#### Task requirements:
Excluding any images, copy all of the lines below precisely as written.

#### Data block:
★ ★ ★ ★ ★
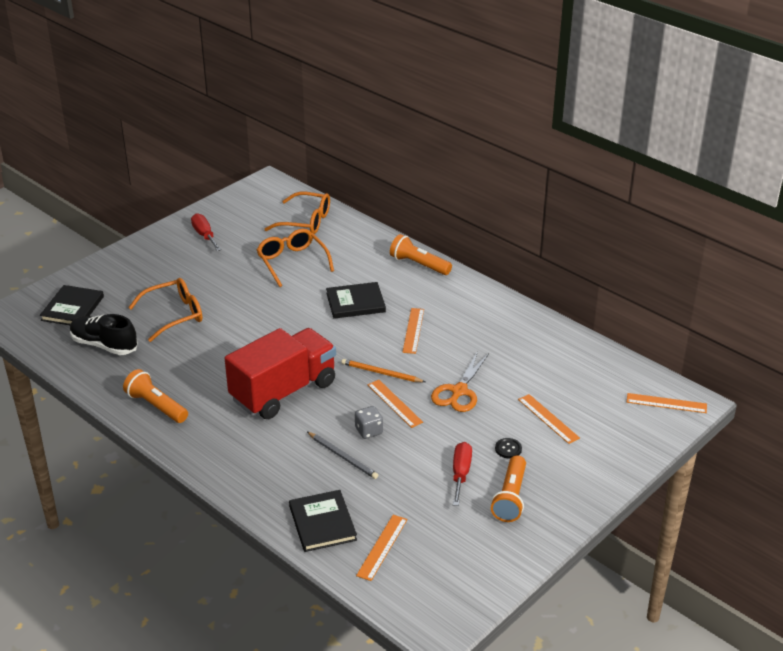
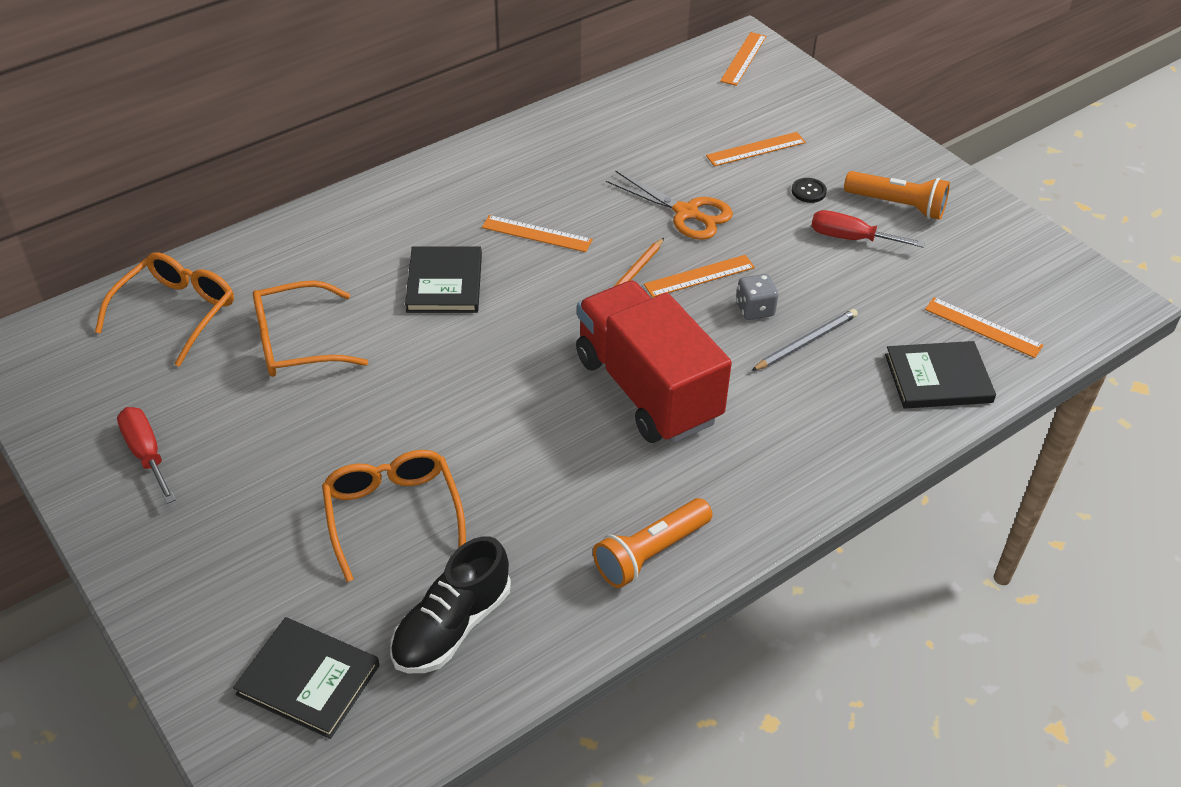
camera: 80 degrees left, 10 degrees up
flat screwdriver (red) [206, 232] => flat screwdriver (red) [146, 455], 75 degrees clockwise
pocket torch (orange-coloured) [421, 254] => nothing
★ ★ ★ ★ ★
#### Solved exercise:
camera: 80 degrees left, 10 degrees up
flat screwdriver (red) [206, 232] => flat screwdriver (red) [146, 455], 75 degrees clockwise
pocket torch (orange-coloured) [421, 254] => nothing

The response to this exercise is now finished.